(Required work)
From the line containing "cyan tile B2:E2" down to the line containing "cyan tile E8" in the records below, reproduce every line exactly, ends included, and omit all others.

(Extracted material)
◇ ◇ ◇
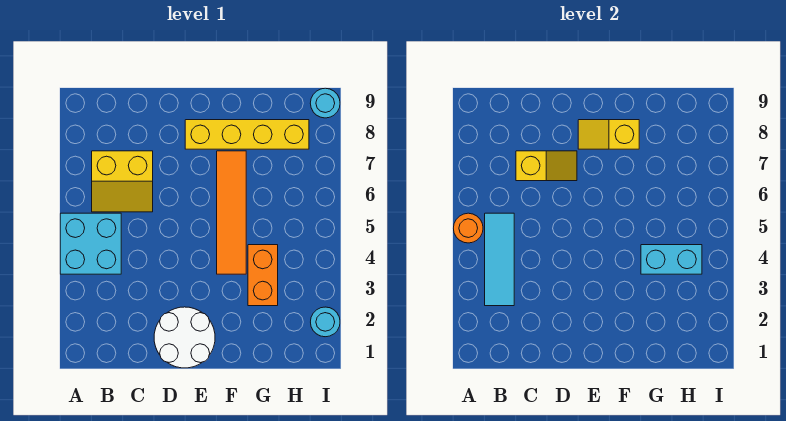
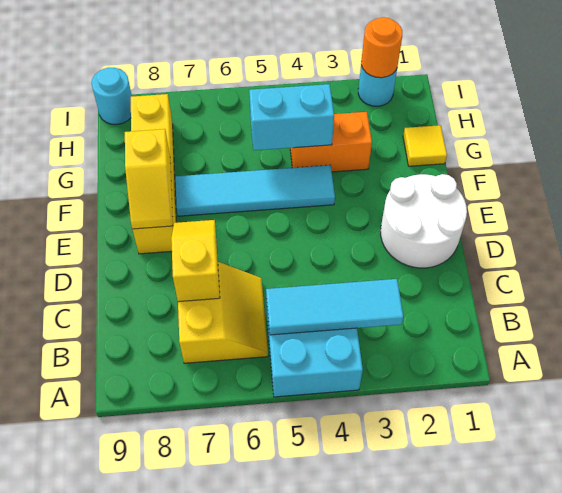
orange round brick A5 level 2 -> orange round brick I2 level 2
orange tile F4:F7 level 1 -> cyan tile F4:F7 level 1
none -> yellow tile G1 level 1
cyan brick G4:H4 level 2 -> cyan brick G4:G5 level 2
◇ ◇ ◇
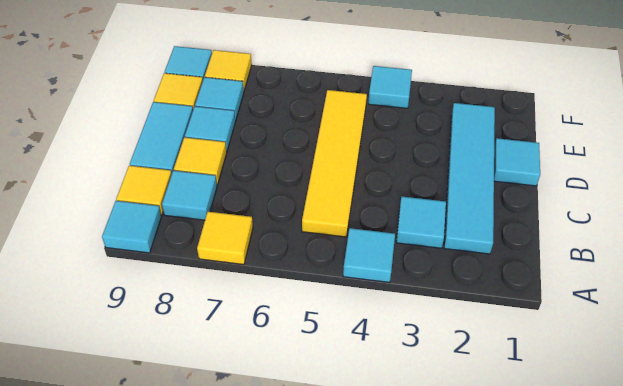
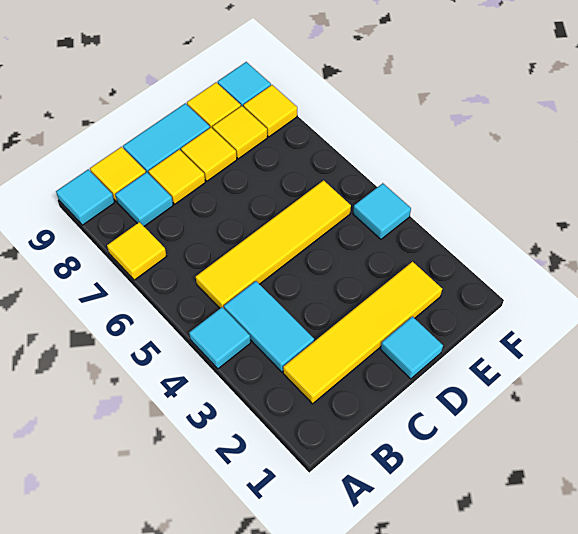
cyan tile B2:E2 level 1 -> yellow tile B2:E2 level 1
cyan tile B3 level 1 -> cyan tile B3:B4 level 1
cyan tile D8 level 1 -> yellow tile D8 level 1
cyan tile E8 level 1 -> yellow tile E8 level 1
◇ ◇ ◇
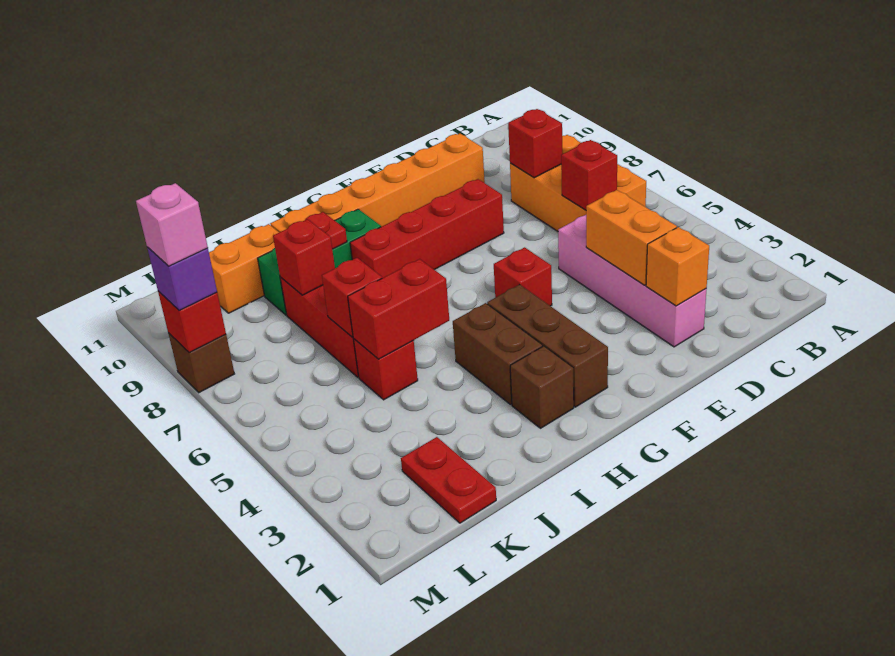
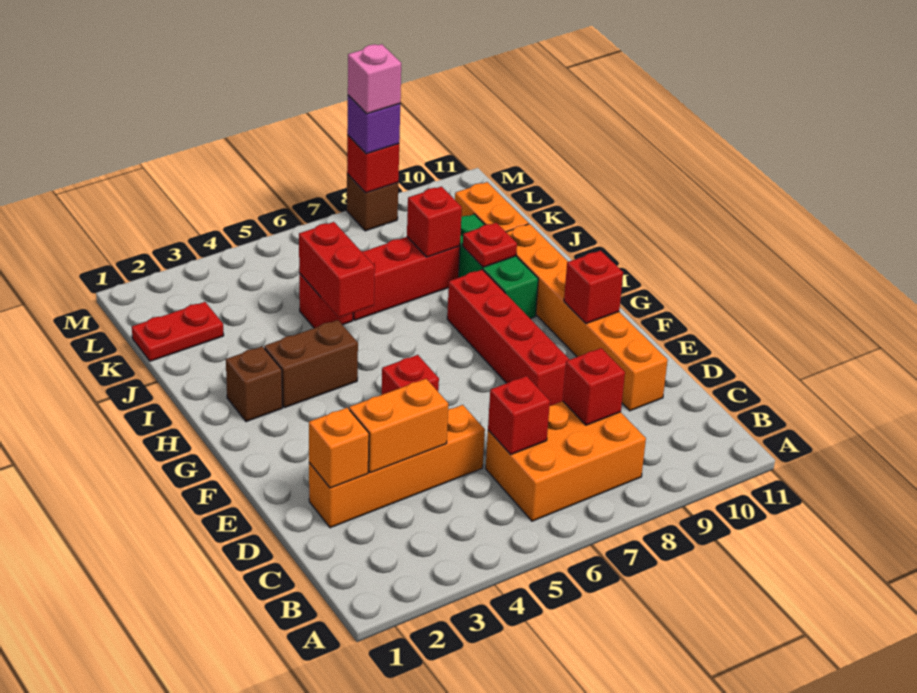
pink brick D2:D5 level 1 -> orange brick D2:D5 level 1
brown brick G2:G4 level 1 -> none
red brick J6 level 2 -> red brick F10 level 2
◇ ◇ ◇
(Output below)
cyan tile B2:E2 level 1 -> yellow tile B2:E2 level 1
cyan tile B3 level 1 -> cyan tile B3:B4 level 1
cyan tile D8 level 1 -> yellow tile D8 level 1
cyan tile E8 level 1 -> yellow tile E8 level 1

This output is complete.